Exercise description: Retype, exactly and completely, the listing that comes next, skipping its images.
++++++++++++++++++++
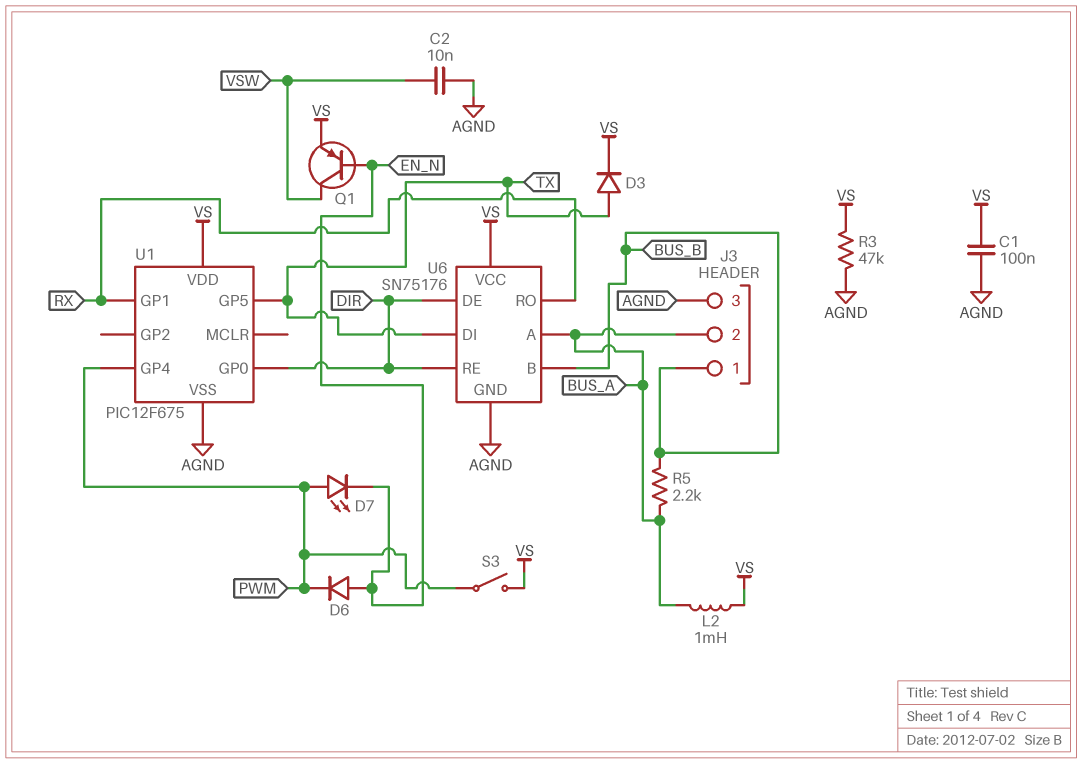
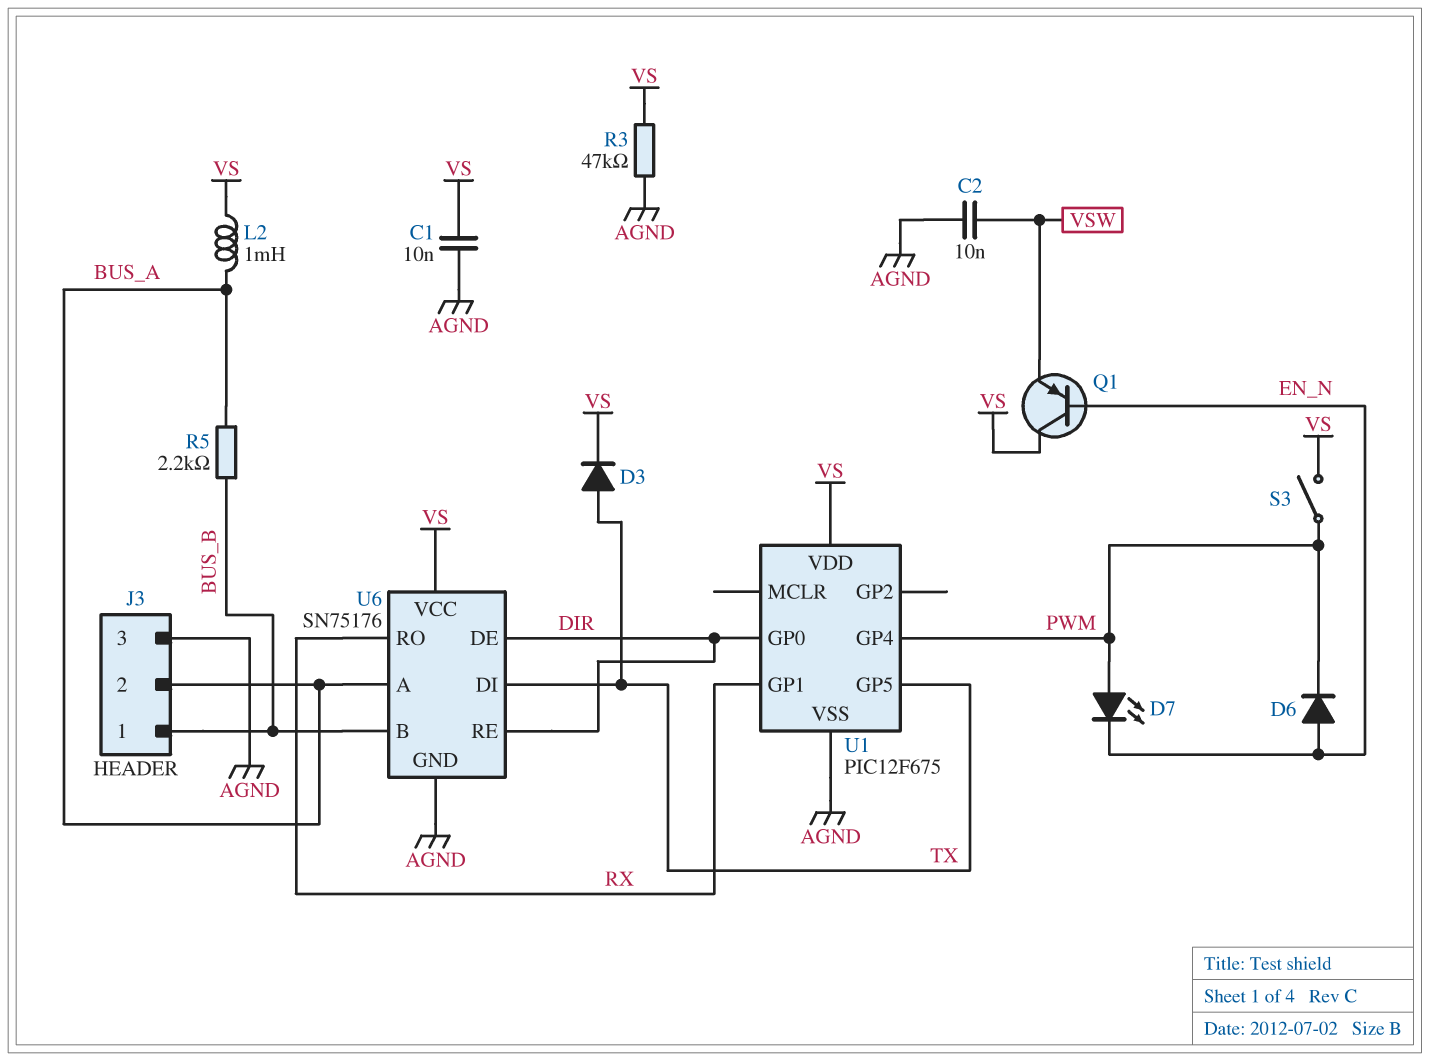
C1: 100nF (AGND, VS) -> 10nF (AGND, VS)
Q1: PNP (B EN_N, C VSW, E VS) -> PNP (B EN_N, C VS, E VSW)

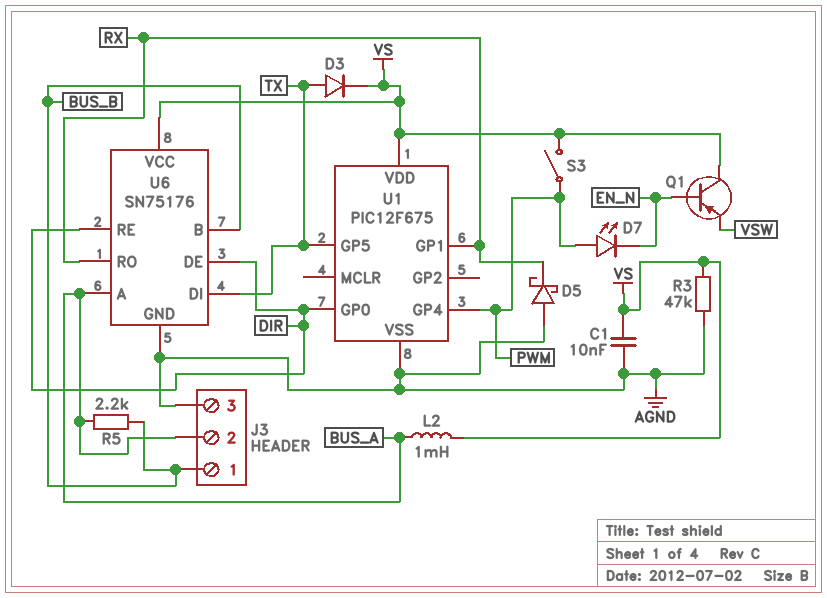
C2: 10nF (AGND, VSW) -> none
D5: none -> schottky (A AGND, K RX)
D6: diode (A EN_N, K PWM) -> none

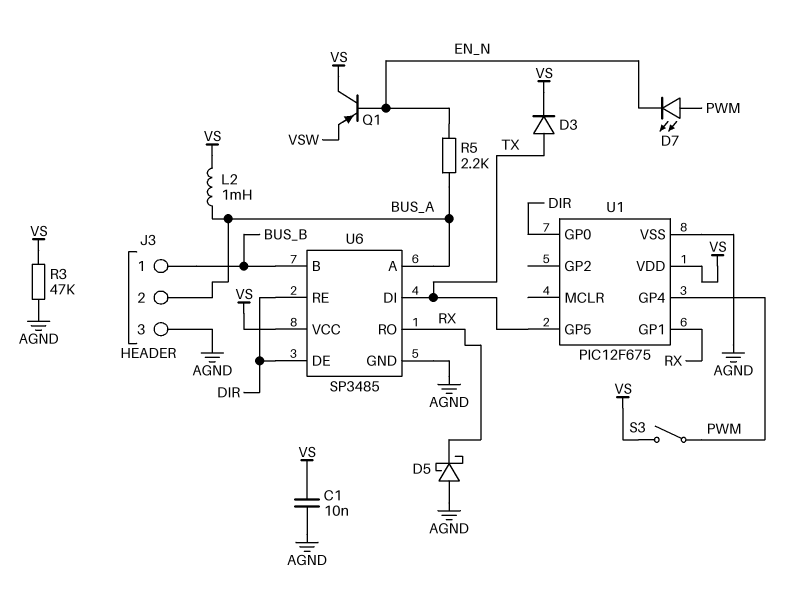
R5: 2.2k (BUS_A, BUS_B) -> 2.2k (BUS_A, EN_N)
U6: SN75176 -> SP3485

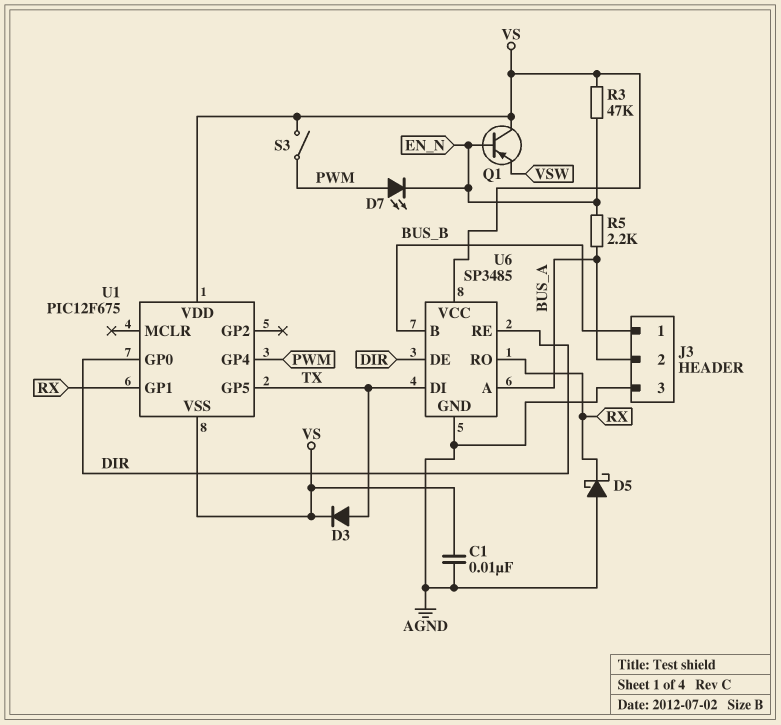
L2: 1mH (BUS_A, VS) -> none
R3: 47k (AGND, VS) -> 47k (EN_N, VS)
U1 pin VSS: AGND -> VS

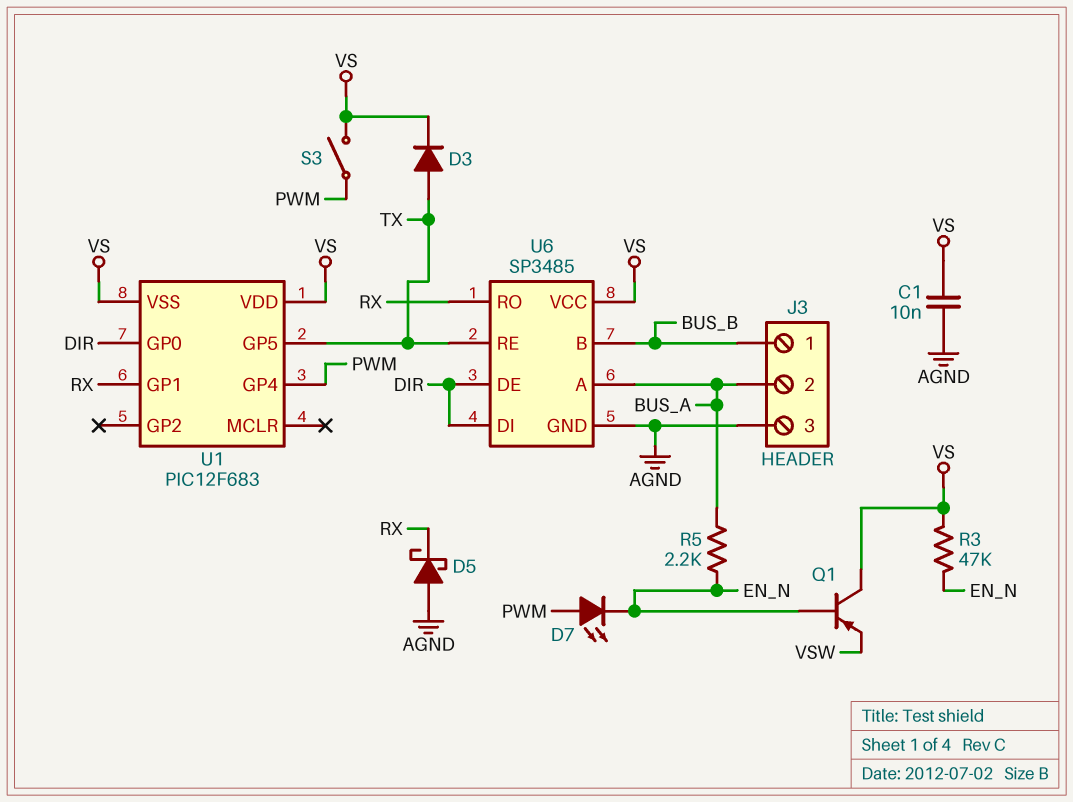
U1: PIC12F675 -> PIC12F683
U6 pin DI: TX -> DIR
U6 pin RE: DIR -> TX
++++++++++++++++++++
Result for this task:
C1: 100nF (AGND, VS) -> 10nF (AGND, VS)
Q1: PNP (B EN_N, C VSW, E VS) -> PNP (B EN_N, C VS, E VSW)

C2: 10nF (AGND, VSW) -> none
D5: none -> schottky (A AGND, K RX)
D6: diode (A EN_N, K PWM) -> none

R5: 2.2k (BUS_A, BUS_B) -> 2.2k (BUS_A, EN_N)
U6: SN75176 -> SP3485

L2: 1mH (BUS_A, VS) -> none
R3: 47k (AGND, VS) -> 47k (EN_N, VS)
U1 pin VSS: AGND -> VS

U1: PIC12F675 -> PIC12F683
U6 pin DI: TX -> DIR
U6 pin RE: DIR -> TX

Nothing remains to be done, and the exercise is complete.